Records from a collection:
# # #

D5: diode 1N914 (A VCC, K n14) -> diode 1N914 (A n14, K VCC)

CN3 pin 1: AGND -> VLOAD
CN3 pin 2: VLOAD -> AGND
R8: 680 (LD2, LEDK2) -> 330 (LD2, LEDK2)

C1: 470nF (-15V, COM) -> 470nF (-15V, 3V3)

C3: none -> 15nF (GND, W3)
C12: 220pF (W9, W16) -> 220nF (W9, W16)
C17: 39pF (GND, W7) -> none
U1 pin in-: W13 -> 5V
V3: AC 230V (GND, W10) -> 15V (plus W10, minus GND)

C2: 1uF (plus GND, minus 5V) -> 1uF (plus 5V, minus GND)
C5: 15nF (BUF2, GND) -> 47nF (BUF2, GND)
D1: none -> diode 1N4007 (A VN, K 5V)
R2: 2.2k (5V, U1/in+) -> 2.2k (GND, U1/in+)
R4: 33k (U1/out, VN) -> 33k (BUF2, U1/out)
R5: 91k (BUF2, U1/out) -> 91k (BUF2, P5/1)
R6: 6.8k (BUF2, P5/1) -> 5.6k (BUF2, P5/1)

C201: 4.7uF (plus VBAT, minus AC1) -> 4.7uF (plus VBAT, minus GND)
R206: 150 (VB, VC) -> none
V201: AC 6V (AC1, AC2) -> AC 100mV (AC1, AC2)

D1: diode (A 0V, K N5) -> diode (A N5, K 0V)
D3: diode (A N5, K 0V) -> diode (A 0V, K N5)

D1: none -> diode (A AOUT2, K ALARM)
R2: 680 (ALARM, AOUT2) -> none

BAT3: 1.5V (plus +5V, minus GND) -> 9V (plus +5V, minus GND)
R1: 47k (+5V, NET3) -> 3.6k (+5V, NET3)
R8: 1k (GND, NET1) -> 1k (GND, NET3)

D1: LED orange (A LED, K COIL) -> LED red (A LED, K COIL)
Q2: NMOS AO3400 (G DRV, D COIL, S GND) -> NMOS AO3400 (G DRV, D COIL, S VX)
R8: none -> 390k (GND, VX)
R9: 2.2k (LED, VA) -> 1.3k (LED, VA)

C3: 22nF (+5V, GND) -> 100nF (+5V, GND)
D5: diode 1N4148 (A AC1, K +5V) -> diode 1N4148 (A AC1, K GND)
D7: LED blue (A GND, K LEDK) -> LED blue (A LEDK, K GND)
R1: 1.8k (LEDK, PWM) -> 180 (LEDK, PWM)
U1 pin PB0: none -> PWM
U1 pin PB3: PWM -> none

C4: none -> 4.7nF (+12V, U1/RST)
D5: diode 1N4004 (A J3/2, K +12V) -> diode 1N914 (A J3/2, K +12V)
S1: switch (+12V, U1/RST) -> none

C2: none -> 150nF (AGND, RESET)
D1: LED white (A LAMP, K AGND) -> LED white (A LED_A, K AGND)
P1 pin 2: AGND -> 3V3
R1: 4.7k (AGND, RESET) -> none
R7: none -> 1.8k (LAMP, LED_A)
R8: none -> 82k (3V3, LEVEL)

# # #

Exercise prompt: The records above should be restated word for word in their entirety.

Completed exercise:
D5: diode 1N914 (A VCC, K n14) -> diode 1N914 (A n14, K VCC)

CN3 pin 1: AGND -> VLOAD
CN3 pin 2: VLOAD -> AGND
R8: 680 (LD2, LEDK2) -> 330 (LD2, LEDK2)

C1: 470nF (-15V, COM) -> 470nF (-15V, 3V3)

C3: none -> 15nF (GND, W3)
C12: 220pF (W9, W16) -> 220nF (W9, W16)
C17: 39pF (GND, W7) -> none
U1 pin in-: W13 -> 5V
V3: AC 230V (GND, W10) -> 15V (plus W10, minus GND)

C2: 1uF (plus GND, minus 5V) -> 1uF (plus 5V, minus GND)
C5: 15nF (BUF2, GND) -> 47nF (BUF2, GND)
D1: none -> diode 1N4007 (A VN, K 5V)
R2: 2.2k (5V, U1/in+) -> 2.2k (GND, U1/in+)
R4: 33k (U1/out, VN) -> 33k (BUF2, U1/out)
R5: 91k (BUF2, U1/out) -> 91k (BUF2, P5/1)
R6: 6.8k (BUF2, P5/1) -> 5.6k (BUF2, P5/1)

C201: 4.7uF (plus VBAT, minus AC1) -> 4.7uF (plus VBAT, minus GND)
R206: 150 (VB, VC) -> none
V201: AC 6V (AC1, AC2) -> AC 100mV (AC1, AC2)

D1: diode (A 0V, K N5) -> diode (A N5, K 0V)
D3: diode (A N5, K 0V) -> diode (A 0V, K N5)

D1: none -> diode (A AOUT2, K ALARM)
R2: 680 (ALARM, AOUT2) -> none

BAT3: 1.5V (plus +5V, minus GND) -> 9V (plus +5V, minus GND)
R1: 47k (+5V, NET3) -> 3.6k (+5V, NET3)
R8: 1k (GND, NET1) -> 1k (GND, NET3)

D1: LED orange (A LED, K COIL) -> LED red (A LED, K COIL)
Q2: NMOS AO3400 (G DRV, D COIL, S GND) -> NMOS AO3400 (G DRV, D COIL, S VX)
R8: none -> 390k (GND, VX)
R9: 2.2k (LED, VA) -> 1.3k (LED, VA)

C3: 22nF (+5V, GND) -> 100nF (+5V, GND)
D5: diode 1N4148 (A AC1, K +5V) -> diode 1N4148 (A AC1, K GND)
D7: LED blue (A GND, K LEDK) -> LED blue (A LEDK, K GND)
R1: 1.8k (LEDK, PWM) -> 180 (LEDK, PWM)
U1 pin PB0: none -> PWM
U1 pin PB3: PWM -> none

C4: none -> 4.7nF (+12V, U1/RST)
D5: diode 1N4004 (A J3/2, K +12V) -> diode 1N914 (A J3/2, K +12V)
S1: switch (+12V, U1/RST) -> none

C2: none -> 150nF (AGND, RESET)
D1: LED white (A LAMP, K AGND) -> LED white (A LED_A, K AGND)
P1 pin 2: AGND -> 3V3
R1: 4.7k (AGND, RESET) -> none
R7: none -> 1.8k (LAMP, LED_A)
R8: none -> 82k (3V3, LEVEL)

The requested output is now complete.